◆ **INPUT DATA**
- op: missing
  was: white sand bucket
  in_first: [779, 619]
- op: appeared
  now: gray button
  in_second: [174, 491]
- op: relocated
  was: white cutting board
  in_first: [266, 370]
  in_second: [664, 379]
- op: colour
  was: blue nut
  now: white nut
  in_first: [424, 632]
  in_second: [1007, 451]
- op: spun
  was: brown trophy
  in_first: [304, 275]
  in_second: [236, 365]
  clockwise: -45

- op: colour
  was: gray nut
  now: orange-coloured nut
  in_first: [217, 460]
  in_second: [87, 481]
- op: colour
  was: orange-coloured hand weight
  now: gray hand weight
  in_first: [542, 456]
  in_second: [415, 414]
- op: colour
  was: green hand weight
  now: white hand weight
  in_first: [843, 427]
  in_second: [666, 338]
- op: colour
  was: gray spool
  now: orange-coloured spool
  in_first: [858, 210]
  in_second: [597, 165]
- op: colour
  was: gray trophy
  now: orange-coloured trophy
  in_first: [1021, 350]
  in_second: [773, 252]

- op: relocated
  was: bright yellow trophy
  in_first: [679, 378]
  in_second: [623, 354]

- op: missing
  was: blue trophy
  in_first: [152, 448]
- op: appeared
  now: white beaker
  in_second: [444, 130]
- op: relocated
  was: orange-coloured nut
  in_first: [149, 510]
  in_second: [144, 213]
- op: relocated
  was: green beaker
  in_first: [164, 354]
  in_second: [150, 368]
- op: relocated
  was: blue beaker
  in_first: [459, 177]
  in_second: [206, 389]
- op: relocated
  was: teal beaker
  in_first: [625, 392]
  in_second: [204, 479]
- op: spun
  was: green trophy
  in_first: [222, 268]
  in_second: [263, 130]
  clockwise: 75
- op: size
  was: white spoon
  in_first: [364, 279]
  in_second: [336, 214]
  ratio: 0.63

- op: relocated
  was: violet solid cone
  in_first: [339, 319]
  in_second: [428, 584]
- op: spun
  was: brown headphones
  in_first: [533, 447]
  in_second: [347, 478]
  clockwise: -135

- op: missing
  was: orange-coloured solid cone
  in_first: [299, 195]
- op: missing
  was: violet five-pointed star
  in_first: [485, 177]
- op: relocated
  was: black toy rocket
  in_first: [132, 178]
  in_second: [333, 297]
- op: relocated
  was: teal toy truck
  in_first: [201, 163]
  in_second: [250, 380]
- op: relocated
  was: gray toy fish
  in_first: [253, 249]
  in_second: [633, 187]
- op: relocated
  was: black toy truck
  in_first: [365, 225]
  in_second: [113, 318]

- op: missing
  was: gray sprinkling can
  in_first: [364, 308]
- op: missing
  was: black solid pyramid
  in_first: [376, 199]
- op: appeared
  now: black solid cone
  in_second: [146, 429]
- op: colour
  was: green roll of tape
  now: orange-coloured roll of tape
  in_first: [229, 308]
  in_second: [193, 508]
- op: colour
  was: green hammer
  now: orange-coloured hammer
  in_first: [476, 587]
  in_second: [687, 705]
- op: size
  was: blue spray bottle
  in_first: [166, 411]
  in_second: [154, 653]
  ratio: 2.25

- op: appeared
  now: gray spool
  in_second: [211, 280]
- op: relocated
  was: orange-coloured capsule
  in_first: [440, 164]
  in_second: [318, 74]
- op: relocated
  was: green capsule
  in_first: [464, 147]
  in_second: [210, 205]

◆ **PROBLEM STATEMENT**
Please return only the lines above, starting at the line that has "now: white nut" and ending at the line that has "in_second: [236, 365]", keeping both and leaving each one unchanged.

◆ **RESPONSE BOX**
  now: white nut
  in_first: [424, 632]
  in_second: [1007, 451]
- op: spun
  was: brown trophy
  in_first: [304, 275]
  in_second: [236, 365]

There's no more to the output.